Saved entries:
--------------------

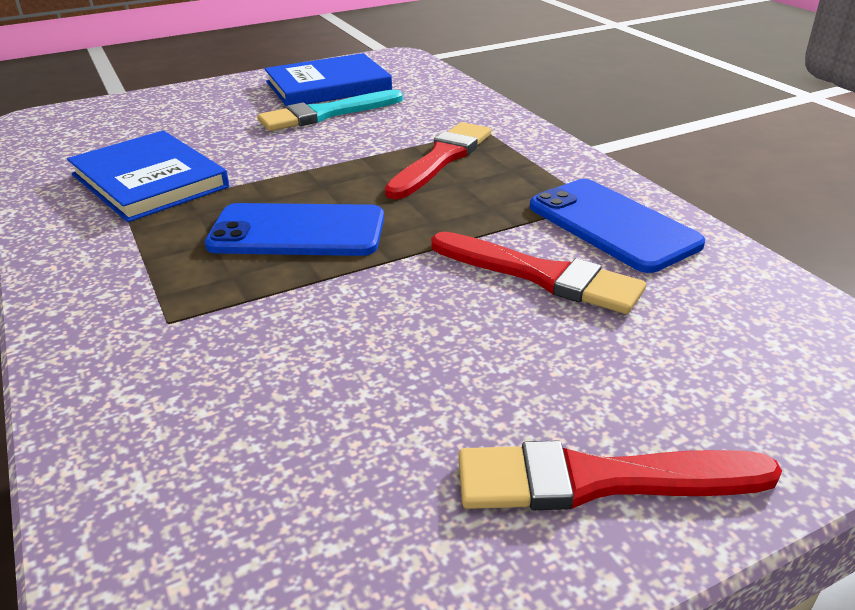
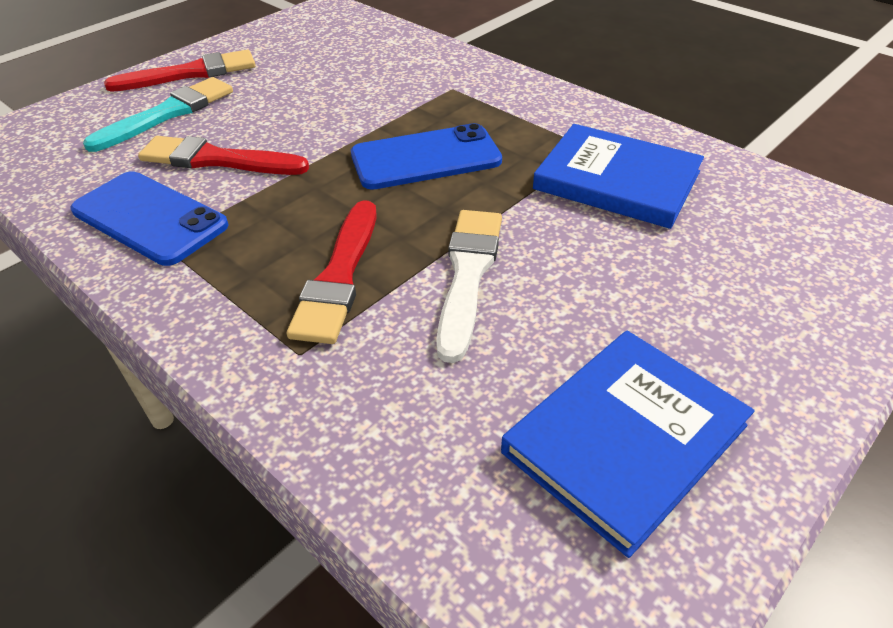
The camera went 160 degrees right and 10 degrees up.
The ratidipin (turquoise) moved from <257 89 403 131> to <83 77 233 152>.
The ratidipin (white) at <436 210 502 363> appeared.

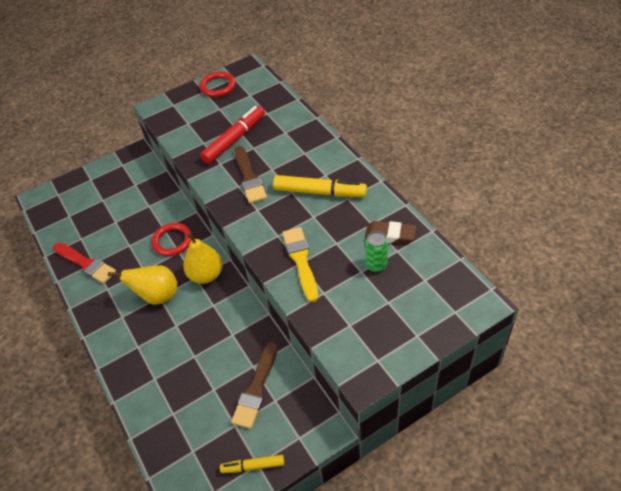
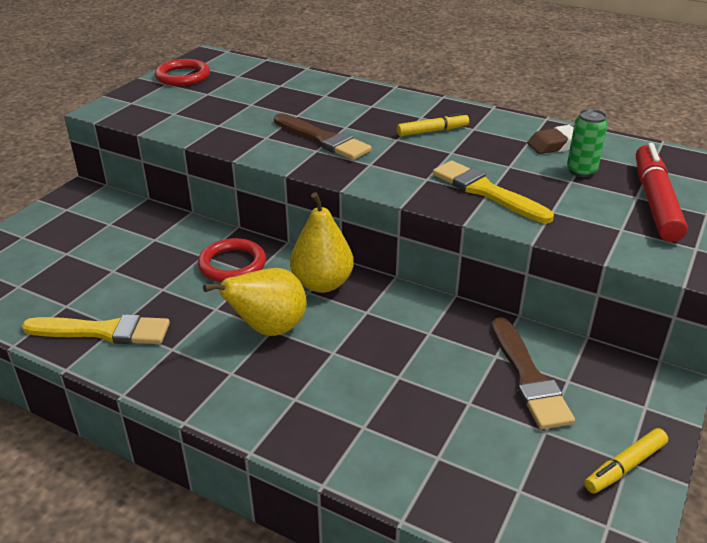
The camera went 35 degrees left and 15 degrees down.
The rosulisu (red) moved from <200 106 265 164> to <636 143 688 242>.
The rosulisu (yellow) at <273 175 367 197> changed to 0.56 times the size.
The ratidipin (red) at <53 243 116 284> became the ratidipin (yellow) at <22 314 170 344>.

--------------------

# What to do
In the data above, find the line containing "The rosulisu (yellow)", then copy it and every later line exactly.

# Your response
The rosulisu (yellow) at <273 175 367 197> changed to 0.56 times the size.
The ratidipin (red) at <53 243 116 284> became the ratidipin (yellow) at <22 314 170 344>.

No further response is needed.